__Input data__
**********

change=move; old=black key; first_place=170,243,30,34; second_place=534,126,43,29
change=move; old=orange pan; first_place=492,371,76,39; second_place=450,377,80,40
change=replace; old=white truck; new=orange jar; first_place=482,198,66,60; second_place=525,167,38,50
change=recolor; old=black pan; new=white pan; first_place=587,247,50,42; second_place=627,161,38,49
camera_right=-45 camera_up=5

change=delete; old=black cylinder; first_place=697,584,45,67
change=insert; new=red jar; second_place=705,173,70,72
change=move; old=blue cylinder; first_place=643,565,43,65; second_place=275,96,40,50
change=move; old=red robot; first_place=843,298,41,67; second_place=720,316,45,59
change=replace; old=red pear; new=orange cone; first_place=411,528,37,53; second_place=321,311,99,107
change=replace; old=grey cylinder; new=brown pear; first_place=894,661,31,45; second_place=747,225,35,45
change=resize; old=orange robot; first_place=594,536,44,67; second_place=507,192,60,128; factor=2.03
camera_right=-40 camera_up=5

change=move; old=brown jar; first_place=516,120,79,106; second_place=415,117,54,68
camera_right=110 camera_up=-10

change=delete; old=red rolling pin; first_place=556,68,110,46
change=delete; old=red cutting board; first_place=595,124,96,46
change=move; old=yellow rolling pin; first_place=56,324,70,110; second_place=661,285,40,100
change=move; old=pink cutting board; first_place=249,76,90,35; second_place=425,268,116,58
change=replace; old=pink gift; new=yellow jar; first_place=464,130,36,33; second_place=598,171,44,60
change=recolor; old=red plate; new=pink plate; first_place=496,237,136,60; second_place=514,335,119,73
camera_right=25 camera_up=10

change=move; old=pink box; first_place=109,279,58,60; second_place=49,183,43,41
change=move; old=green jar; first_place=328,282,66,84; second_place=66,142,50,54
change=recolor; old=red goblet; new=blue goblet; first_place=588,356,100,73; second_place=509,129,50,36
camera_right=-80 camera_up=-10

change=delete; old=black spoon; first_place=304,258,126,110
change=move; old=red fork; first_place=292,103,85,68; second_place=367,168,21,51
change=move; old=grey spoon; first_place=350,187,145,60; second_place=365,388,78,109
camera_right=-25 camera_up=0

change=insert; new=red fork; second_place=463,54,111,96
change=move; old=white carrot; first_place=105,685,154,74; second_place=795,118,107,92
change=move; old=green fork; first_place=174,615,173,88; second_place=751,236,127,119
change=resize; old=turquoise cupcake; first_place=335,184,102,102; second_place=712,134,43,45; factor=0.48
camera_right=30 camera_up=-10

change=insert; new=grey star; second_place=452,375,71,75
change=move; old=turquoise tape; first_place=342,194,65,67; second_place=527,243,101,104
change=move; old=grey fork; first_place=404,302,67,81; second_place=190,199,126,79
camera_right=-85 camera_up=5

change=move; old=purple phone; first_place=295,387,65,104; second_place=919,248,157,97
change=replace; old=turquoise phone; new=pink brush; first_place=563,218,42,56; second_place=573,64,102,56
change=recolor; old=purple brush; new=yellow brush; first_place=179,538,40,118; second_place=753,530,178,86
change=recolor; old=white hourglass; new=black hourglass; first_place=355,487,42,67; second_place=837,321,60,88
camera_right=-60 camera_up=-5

**********

__What is required__
For the listing above, print only the lines starting at the line containing "change=replace; old=white truck;" and ending at the line containing "change=recolor; old=black pan;", exactly, both included.

__Written response__
change=replace; old=white truck; new=orange jar; first_place=482,198,66,60; second_place=525,167,38,50
change=recolor; old=black pan; new=white pan; first_place=587,247,50,42; second_place=627,161,38,49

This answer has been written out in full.